Return only the tail of the data below, word for word: the line with "missing | key" and each line after it through the final one.

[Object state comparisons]

>>>

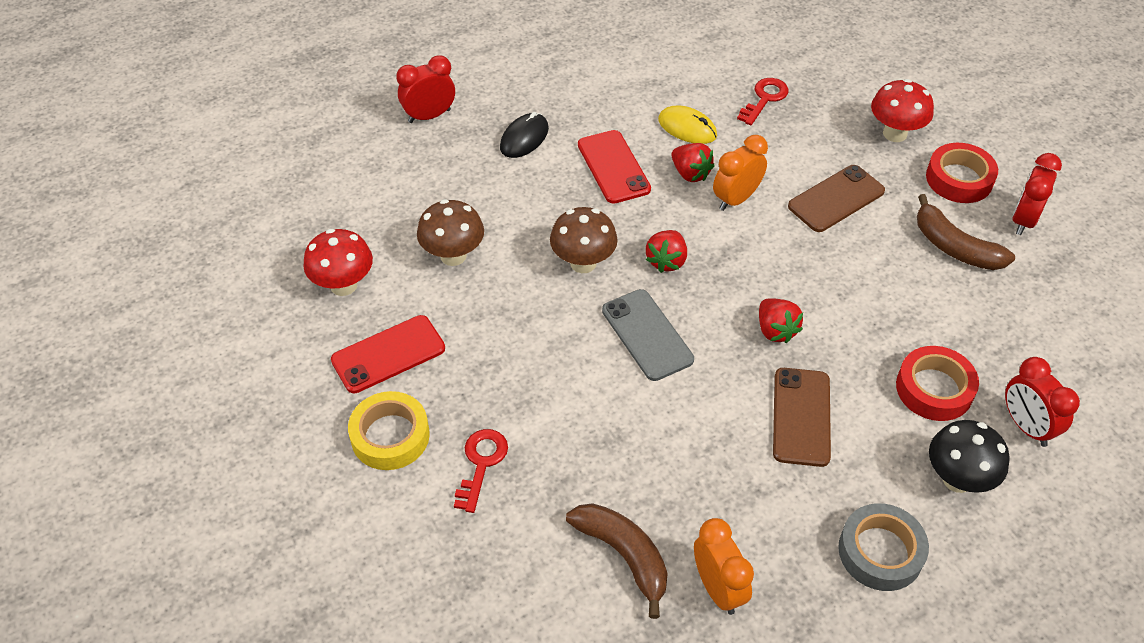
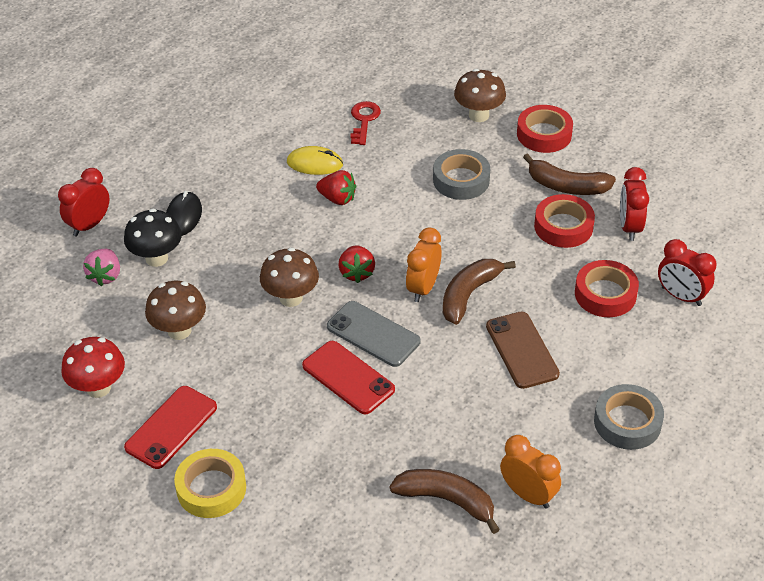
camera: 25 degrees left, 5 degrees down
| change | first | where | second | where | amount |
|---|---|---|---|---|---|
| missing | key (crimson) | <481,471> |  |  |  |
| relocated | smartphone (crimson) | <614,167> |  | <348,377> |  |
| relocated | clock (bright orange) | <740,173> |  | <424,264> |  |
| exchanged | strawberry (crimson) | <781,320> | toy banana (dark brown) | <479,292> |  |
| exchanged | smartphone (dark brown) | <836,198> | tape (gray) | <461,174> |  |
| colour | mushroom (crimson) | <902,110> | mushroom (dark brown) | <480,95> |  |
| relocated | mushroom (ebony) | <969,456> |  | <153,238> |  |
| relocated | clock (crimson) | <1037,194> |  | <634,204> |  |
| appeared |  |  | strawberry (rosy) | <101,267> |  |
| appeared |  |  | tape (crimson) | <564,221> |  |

<<<

## ANSWER SECTION
| missing | key (crimson) | <481,471> |  |  |  |
| relocated | smartphone (crimson) | <614,167> |  | <348,377> |  |
| relocated | clock (bright orange) | <740,173> |  | <424,264> |  |
| exchanged | strawberry (crimson) | <781,320> | toy banana (dark brown) | <479,292> |  |
| exchanged | smartphone (dark brown) | <836,198> | tape (gray) | <461,174> |  |
| colour | mushroom (crimson) | <902,110> | mushroom (dark brown) | <480,95> |  |
| relocated | mushroom (ebony) | <969,456> |  | <153,238> |  |
| relocated | clock (crimson) | <1037,194> |  | <634,204> |  |
| appeared |  |  | strawberry (rosy) | <101,267> |  |
| appeared |  |  | tape (crimson) | <564,221> |  |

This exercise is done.